Instructions for the task: Among the entries below, find each line with "black" and show it.

===============

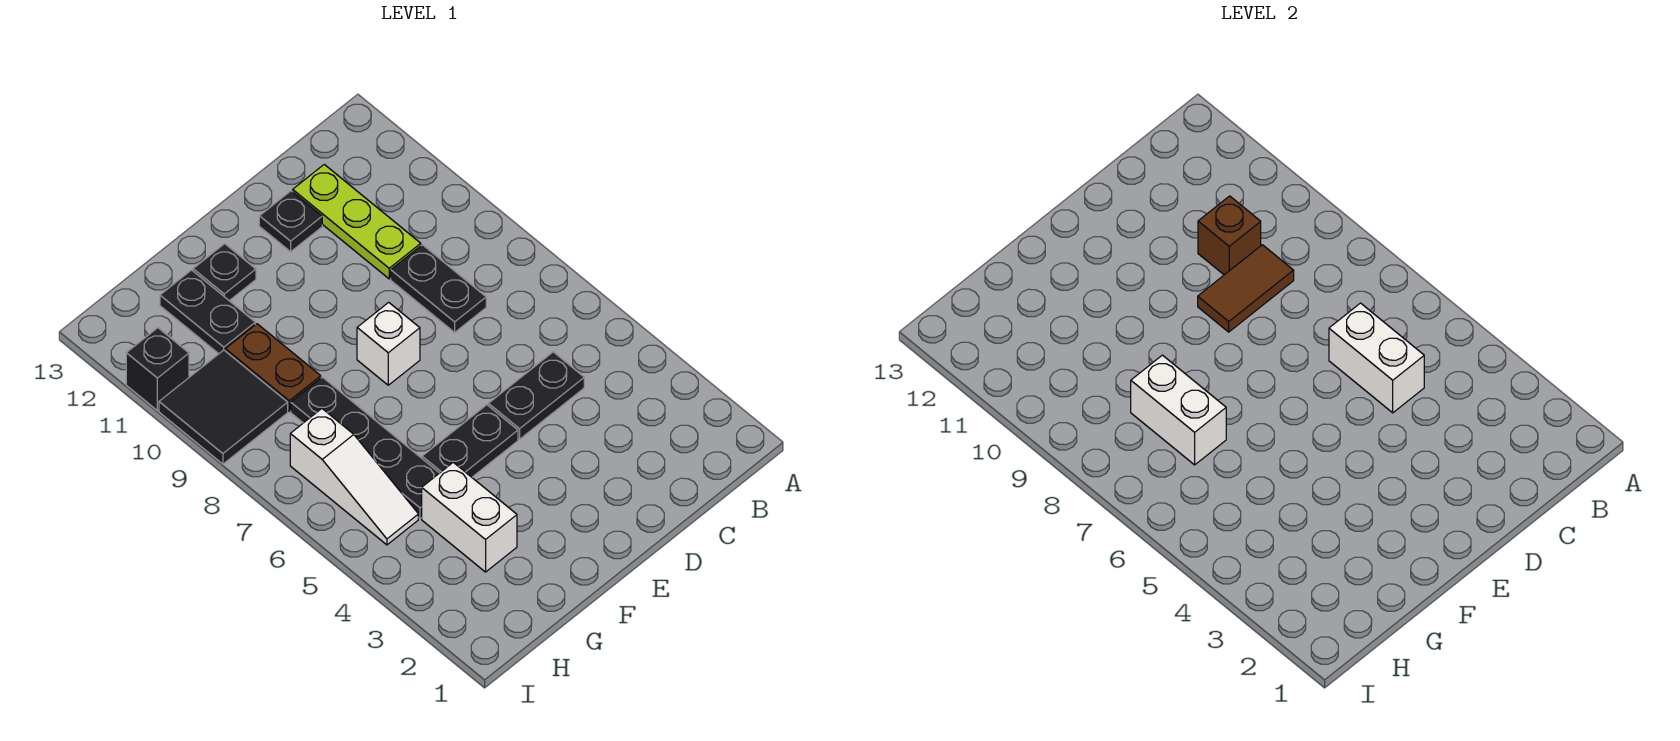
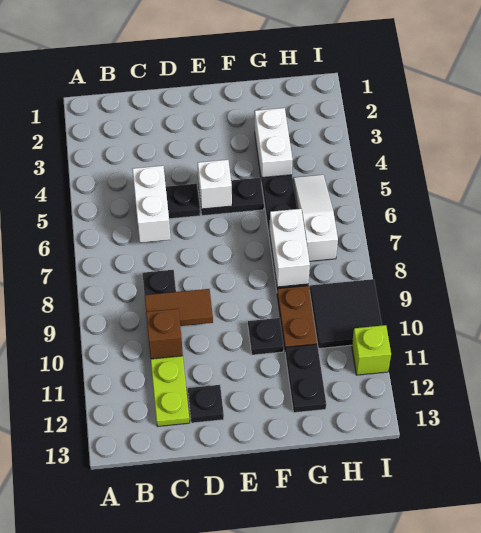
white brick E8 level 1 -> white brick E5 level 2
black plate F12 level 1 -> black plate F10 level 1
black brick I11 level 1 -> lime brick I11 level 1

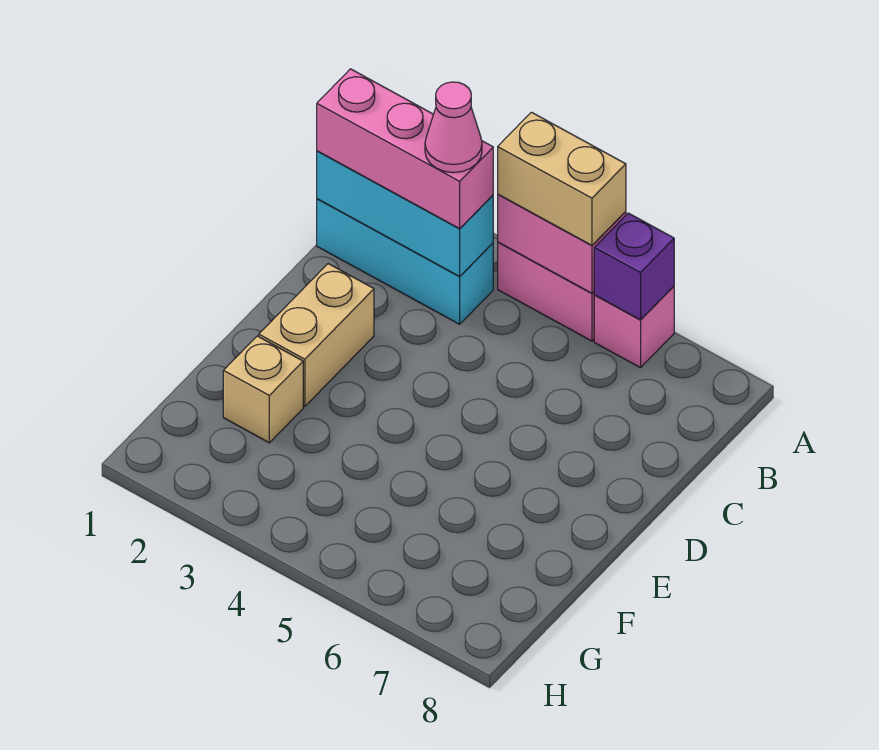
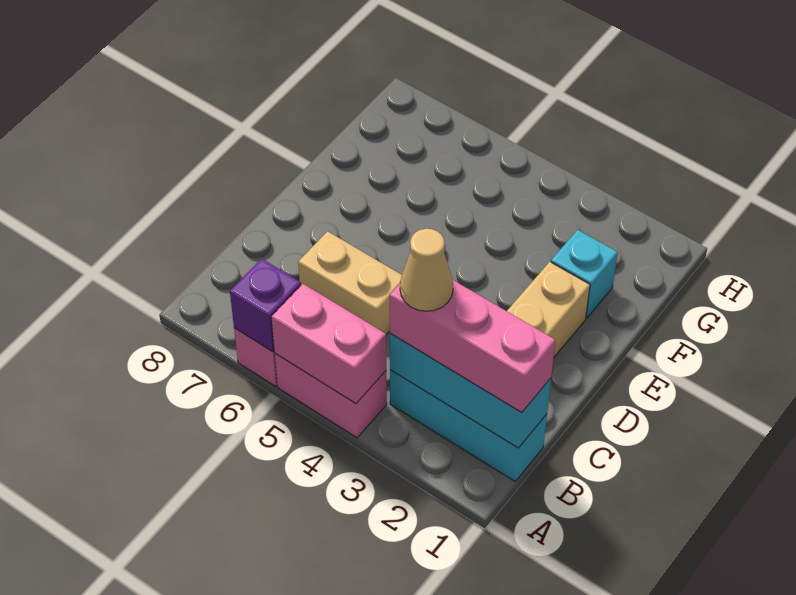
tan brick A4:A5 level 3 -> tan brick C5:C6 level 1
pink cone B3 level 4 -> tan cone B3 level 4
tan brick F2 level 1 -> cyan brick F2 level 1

===============

Your response:
black plate F12 level 1 -> black plate F10 level 1
black brick I11 level 1 -> lime brick I11 level 1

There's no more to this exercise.